INPUT MATERIAL:
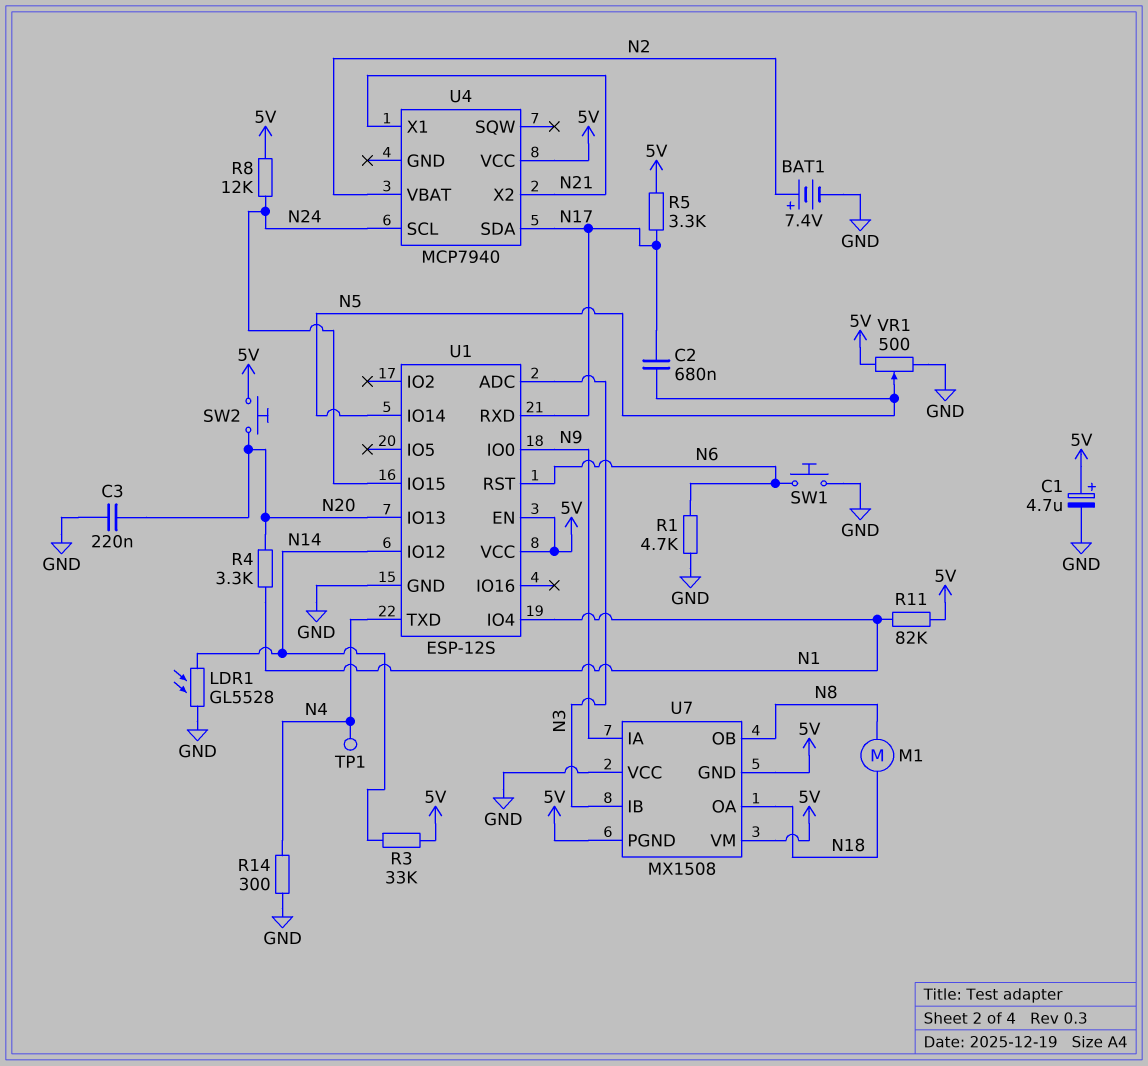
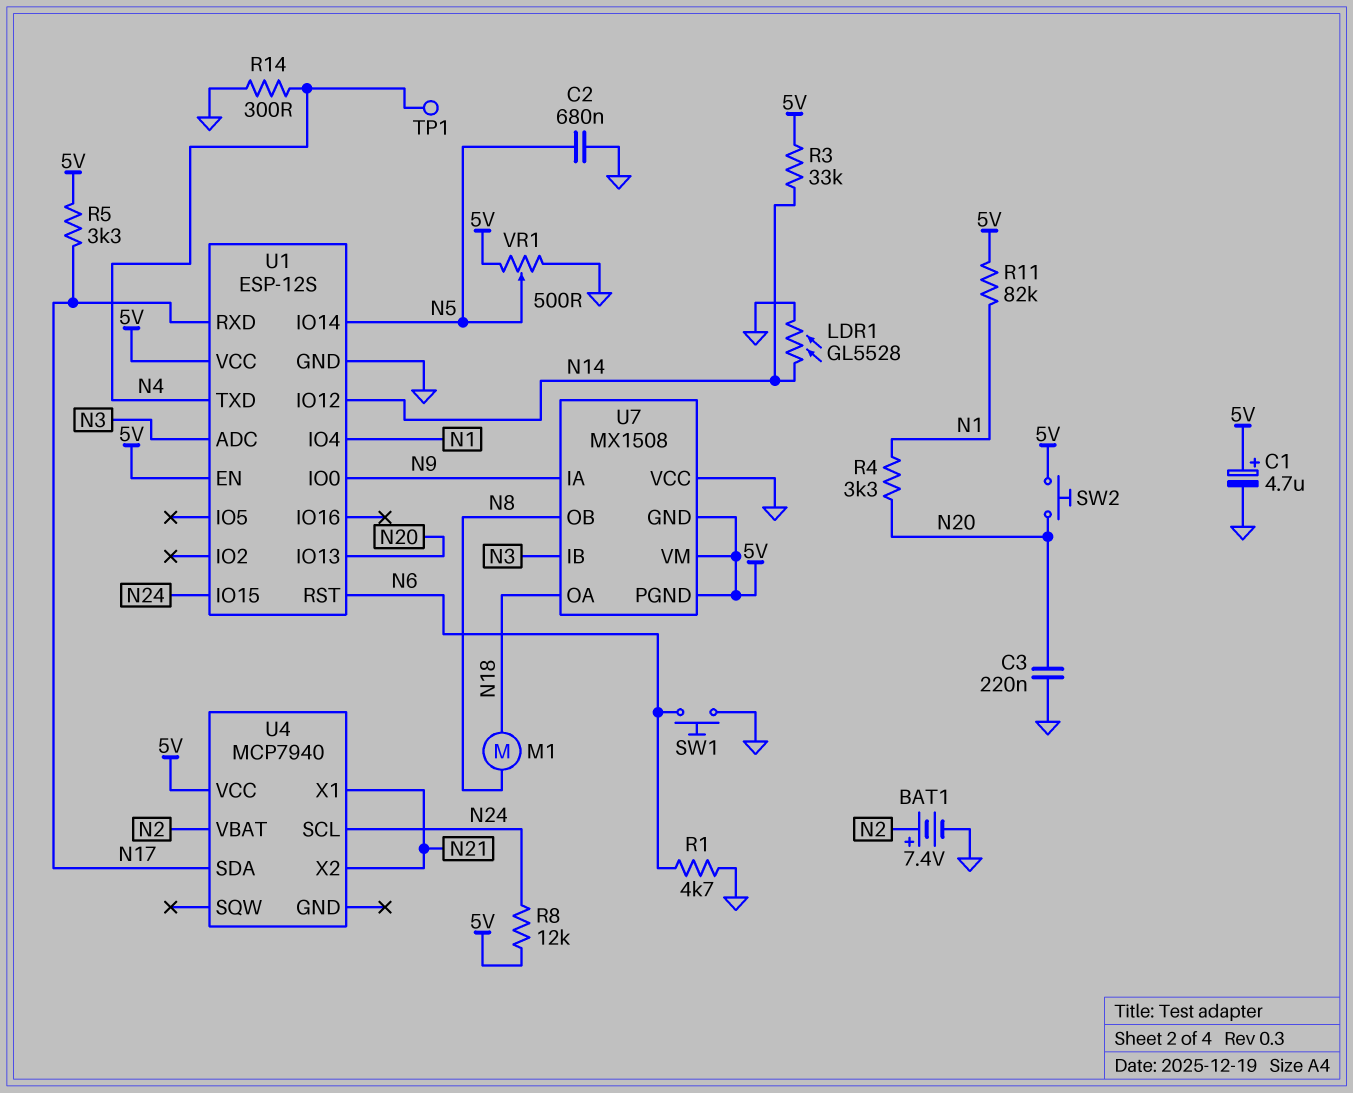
C2: 680nF (N5, N17) -> 680nF (GND, N5)

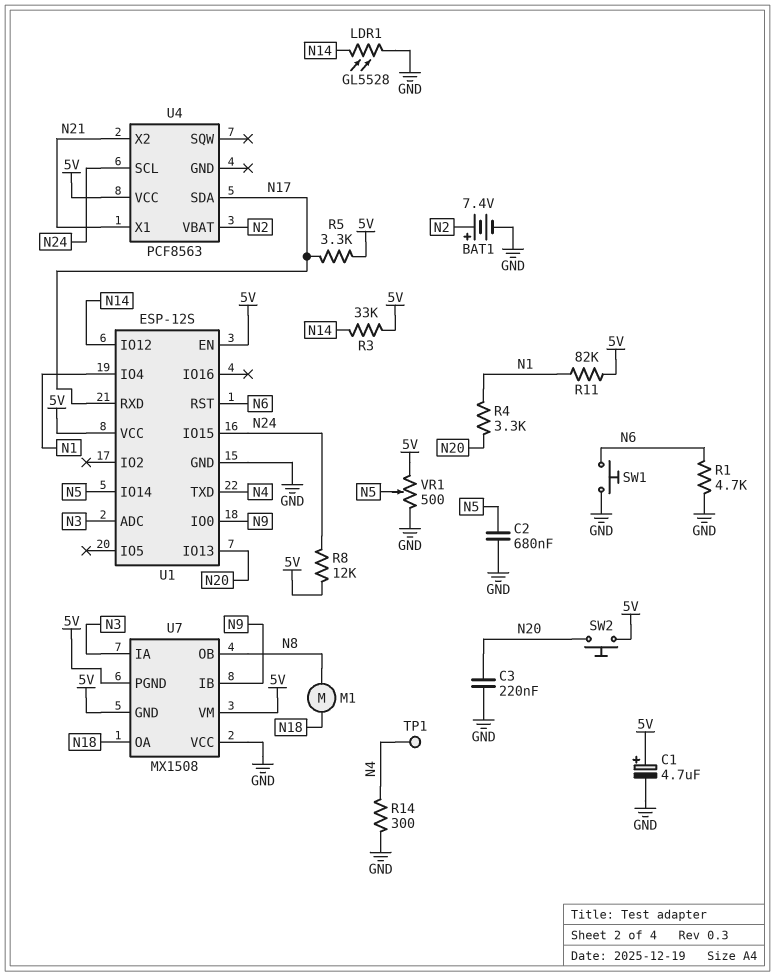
U4: MCP7940 -> PCF8563
U7 pin IA: N9 -> N3
U7 pin IB: N3 -> N9

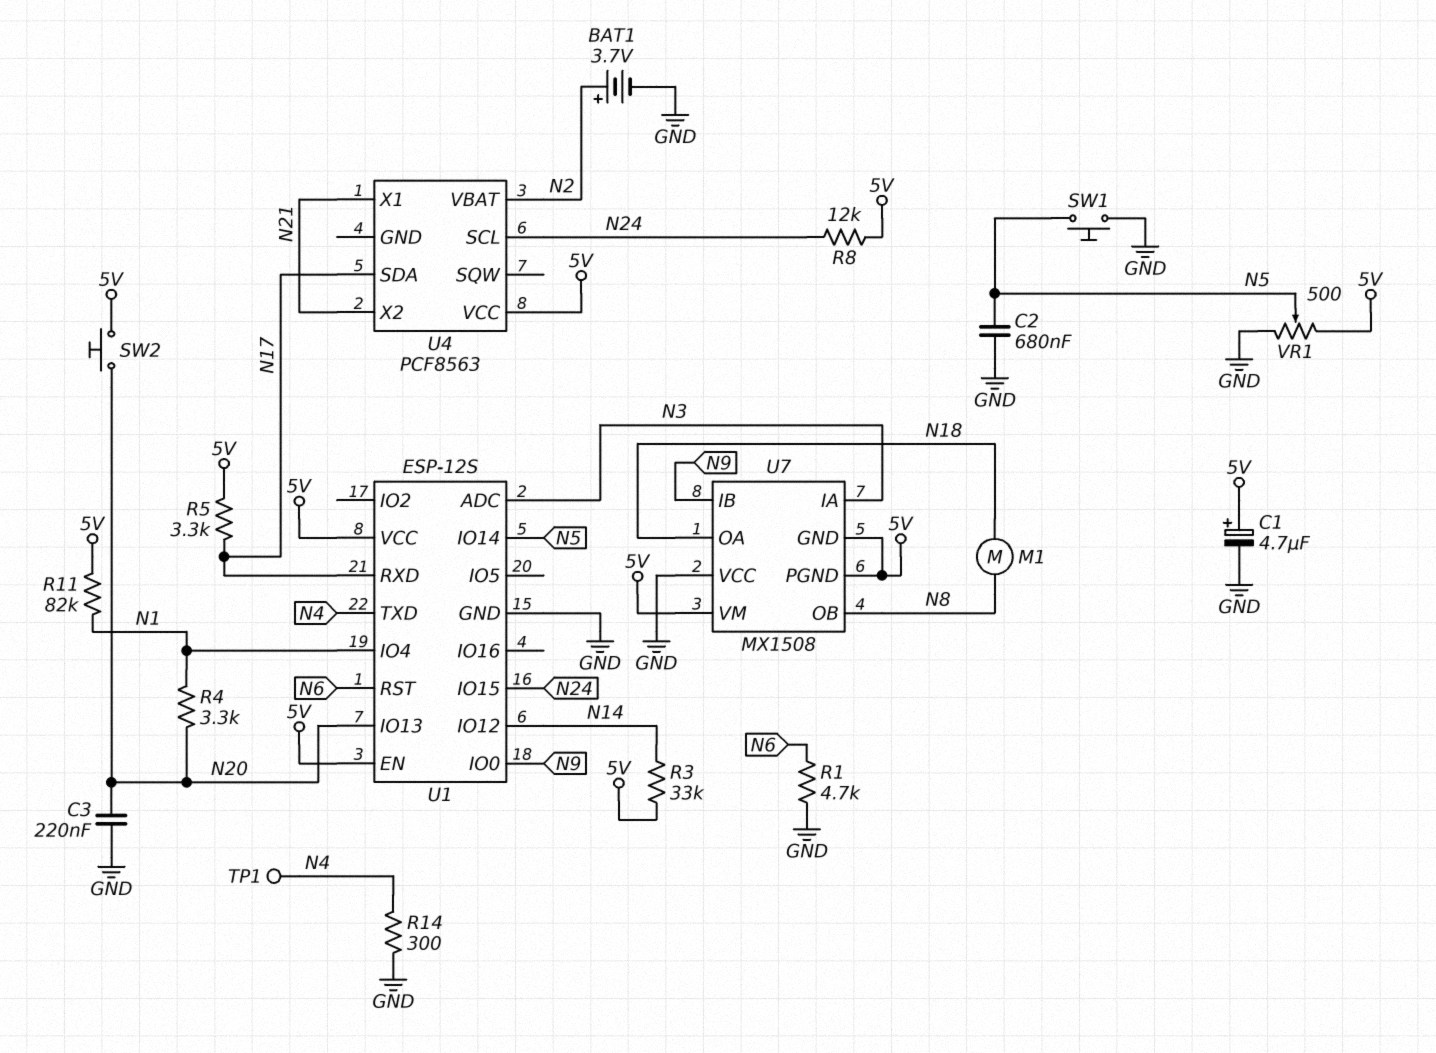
BAT1: 7.4V (plus N2, minus GND) -> 3.7V (plus N2, minus GND)
LDR1: GL5528 (GND, N14) -> none
SW1: button (GND, N6) -> button (GND, N5)

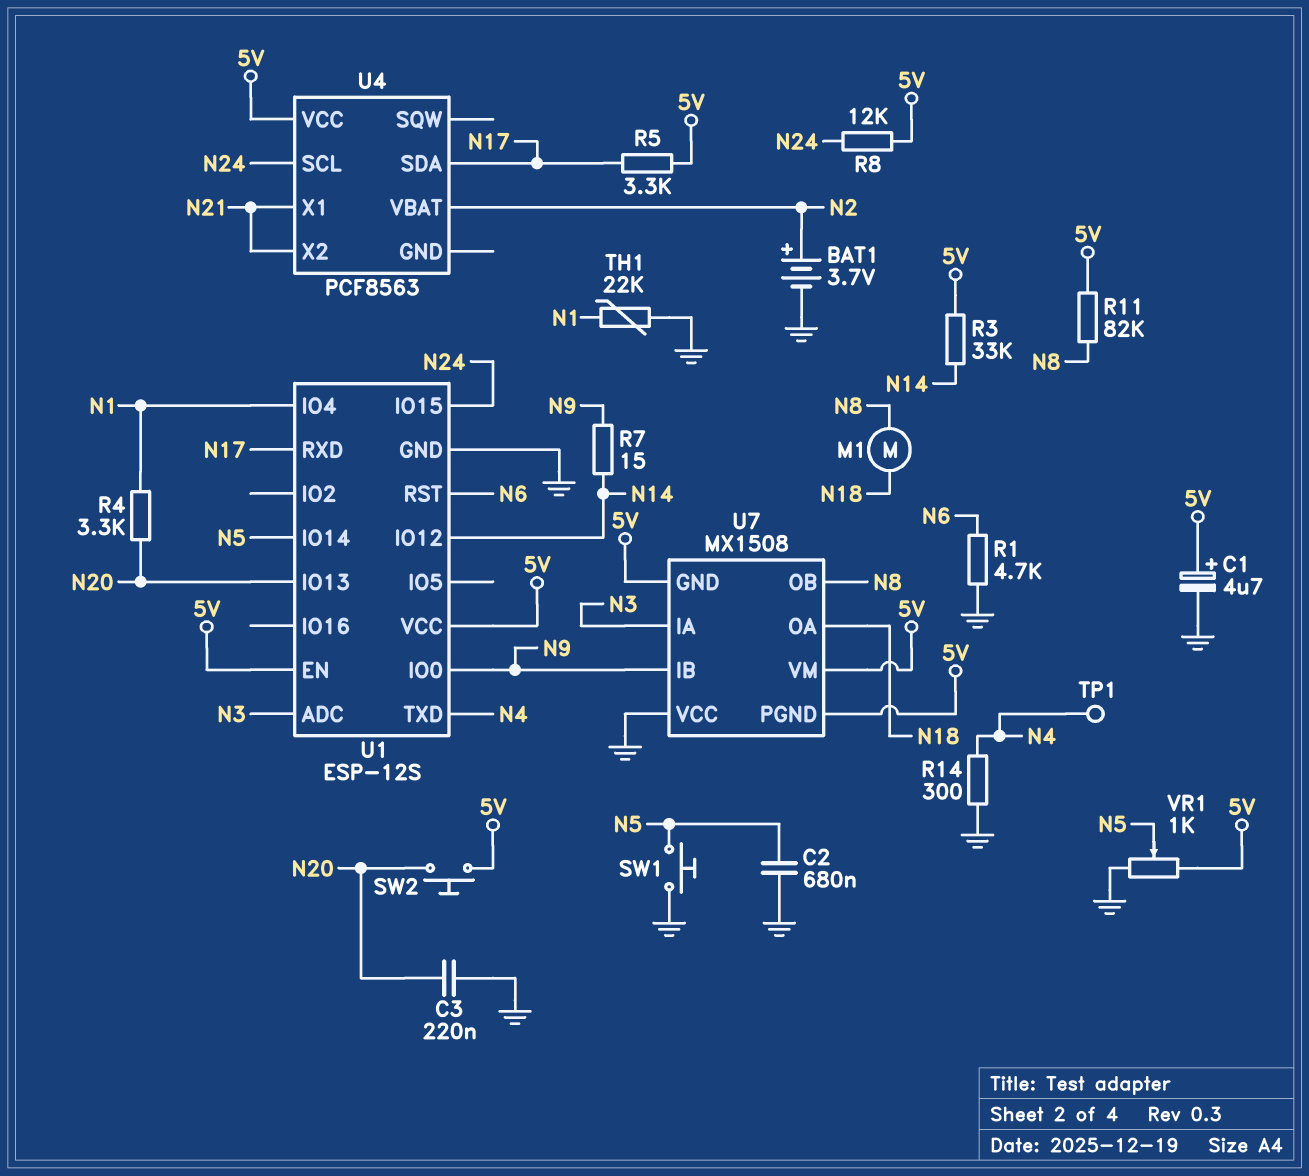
R7: none -> 15 (N9, N14)
R11: 82k (5V, N1) -> 82k (5V, N8)
TH1: none -> 22k (GND, N1)
VR1: 500 (5V, GND, wiper N5) -> 1k (5V, GND, wiper N5)

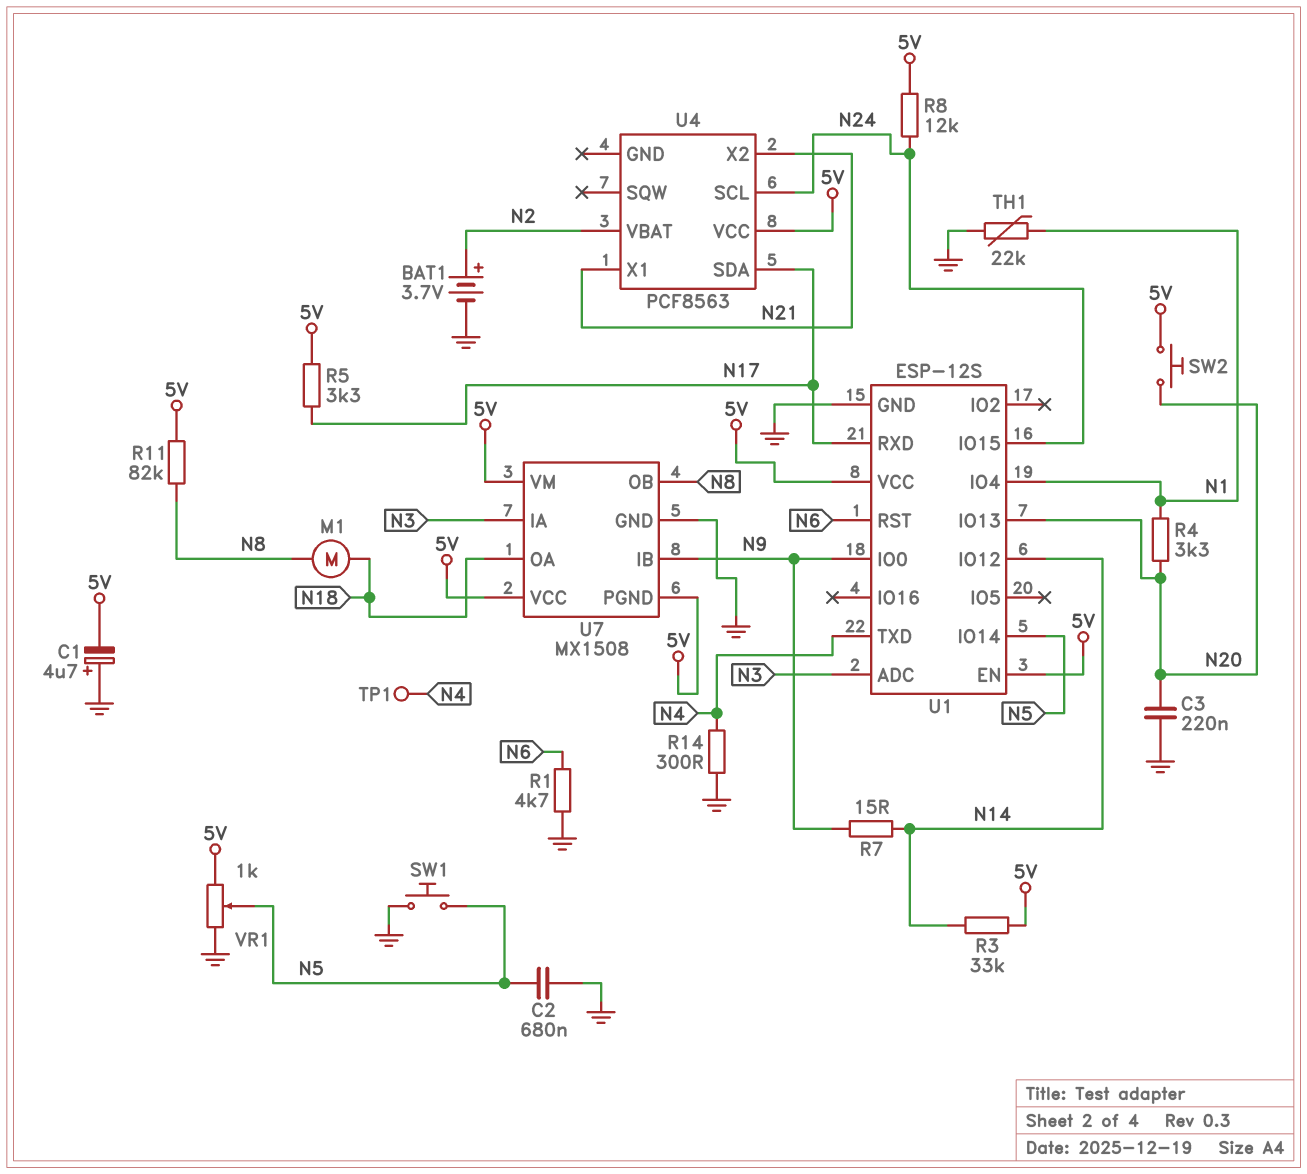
C1: 4.7uF (plus 5V, minus GND) -> 4.7uF (plus GND, minus 5V)
U7 pin GND: 5V -> GND
U7 pin VCC: GND -> 5V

WHAT YOU SHOULD DO: Return, please, every line from the one that contains "C1: 4.7uF (plus" through the final line of the listing, exactly, and no others.

OUTPUT FOR THIS TASK:
C1: 4.7uF (plus 5V, minus GND) -> 4.7uF (plus GND, minus 5V)
U7 pin GND: 5V -> GND
U7 pin VCC: GND -> 5V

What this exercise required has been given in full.